Gather each line containing the string "trapezoid" from these entries.

● **PROVIDED DATA**:
--------------------------------

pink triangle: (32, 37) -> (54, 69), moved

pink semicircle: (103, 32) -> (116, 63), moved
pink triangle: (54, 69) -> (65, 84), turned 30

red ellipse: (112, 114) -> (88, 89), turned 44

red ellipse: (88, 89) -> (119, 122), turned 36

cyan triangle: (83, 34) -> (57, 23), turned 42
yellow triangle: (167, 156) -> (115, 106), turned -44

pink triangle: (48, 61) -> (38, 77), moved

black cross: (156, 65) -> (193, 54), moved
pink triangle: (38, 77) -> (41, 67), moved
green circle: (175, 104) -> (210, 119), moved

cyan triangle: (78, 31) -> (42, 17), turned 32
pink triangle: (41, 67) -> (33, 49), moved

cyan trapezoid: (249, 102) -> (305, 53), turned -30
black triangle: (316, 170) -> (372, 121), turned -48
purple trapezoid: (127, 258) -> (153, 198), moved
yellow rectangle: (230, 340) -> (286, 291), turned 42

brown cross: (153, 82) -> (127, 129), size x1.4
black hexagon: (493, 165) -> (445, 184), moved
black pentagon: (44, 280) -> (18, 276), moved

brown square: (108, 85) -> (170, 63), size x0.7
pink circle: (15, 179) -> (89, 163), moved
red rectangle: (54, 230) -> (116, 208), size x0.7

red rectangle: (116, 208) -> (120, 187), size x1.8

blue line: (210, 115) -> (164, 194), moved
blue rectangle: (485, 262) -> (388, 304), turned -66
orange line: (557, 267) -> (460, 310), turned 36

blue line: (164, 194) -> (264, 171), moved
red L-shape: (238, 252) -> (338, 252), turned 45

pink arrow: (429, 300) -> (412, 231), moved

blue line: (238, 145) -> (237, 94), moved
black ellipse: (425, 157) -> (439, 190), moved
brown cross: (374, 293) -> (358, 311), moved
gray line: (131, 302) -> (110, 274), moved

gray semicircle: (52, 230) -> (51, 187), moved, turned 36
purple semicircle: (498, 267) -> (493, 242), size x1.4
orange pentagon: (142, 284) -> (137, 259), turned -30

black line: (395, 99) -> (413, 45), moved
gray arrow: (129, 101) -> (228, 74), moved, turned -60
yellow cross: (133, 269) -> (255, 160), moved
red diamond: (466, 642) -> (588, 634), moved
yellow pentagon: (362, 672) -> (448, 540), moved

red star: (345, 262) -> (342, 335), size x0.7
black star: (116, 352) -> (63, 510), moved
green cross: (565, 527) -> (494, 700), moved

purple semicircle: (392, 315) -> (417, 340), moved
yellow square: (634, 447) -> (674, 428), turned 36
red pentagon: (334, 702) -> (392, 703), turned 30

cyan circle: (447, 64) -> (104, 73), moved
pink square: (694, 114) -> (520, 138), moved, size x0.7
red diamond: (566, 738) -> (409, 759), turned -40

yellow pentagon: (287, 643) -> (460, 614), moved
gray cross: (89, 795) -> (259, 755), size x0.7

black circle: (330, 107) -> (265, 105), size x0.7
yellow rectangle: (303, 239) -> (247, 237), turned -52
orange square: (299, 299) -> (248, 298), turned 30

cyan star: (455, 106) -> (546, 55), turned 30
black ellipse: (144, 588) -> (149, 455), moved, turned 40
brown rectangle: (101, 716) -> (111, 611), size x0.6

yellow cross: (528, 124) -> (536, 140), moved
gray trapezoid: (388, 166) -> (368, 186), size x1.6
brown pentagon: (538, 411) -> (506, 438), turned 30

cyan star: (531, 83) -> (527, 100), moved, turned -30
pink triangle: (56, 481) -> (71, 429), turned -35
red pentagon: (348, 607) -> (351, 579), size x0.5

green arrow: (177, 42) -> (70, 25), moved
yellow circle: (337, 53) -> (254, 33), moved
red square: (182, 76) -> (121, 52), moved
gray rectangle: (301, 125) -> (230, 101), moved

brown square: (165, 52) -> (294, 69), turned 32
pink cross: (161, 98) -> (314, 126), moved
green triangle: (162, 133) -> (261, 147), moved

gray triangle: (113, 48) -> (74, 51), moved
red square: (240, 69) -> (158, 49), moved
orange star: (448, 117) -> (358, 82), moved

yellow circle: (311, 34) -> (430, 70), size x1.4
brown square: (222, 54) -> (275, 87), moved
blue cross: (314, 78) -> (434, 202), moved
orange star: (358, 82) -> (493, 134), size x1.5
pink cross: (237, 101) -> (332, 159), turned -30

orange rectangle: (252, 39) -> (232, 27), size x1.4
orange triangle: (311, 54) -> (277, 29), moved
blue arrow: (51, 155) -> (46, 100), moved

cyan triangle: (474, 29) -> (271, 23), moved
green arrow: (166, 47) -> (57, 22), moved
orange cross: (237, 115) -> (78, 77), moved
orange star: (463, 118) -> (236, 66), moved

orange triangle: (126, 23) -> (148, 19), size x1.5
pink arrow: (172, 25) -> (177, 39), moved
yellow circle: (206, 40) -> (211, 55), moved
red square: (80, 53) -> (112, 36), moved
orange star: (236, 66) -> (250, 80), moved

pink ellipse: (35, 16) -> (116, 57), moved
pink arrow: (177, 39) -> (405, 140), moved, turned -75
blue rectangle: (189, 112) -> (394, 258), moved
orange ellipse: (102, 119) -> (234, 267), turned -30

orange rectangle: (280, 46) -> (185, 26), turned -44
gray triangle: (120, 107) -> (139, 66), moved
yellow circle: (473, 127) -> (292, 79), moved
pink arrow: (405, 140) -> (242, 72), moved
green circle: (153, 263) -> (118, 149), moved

--------------------------------

● **OUTPUT OF THE EXERCISE**:
cyan trapezoid: (249, 102) -> (305, 53), turned -30
purple trapezoid: (127, 258) -> (153, 198), moved
gray trapezoid: (388, 166) -> (368, 186), size x1.6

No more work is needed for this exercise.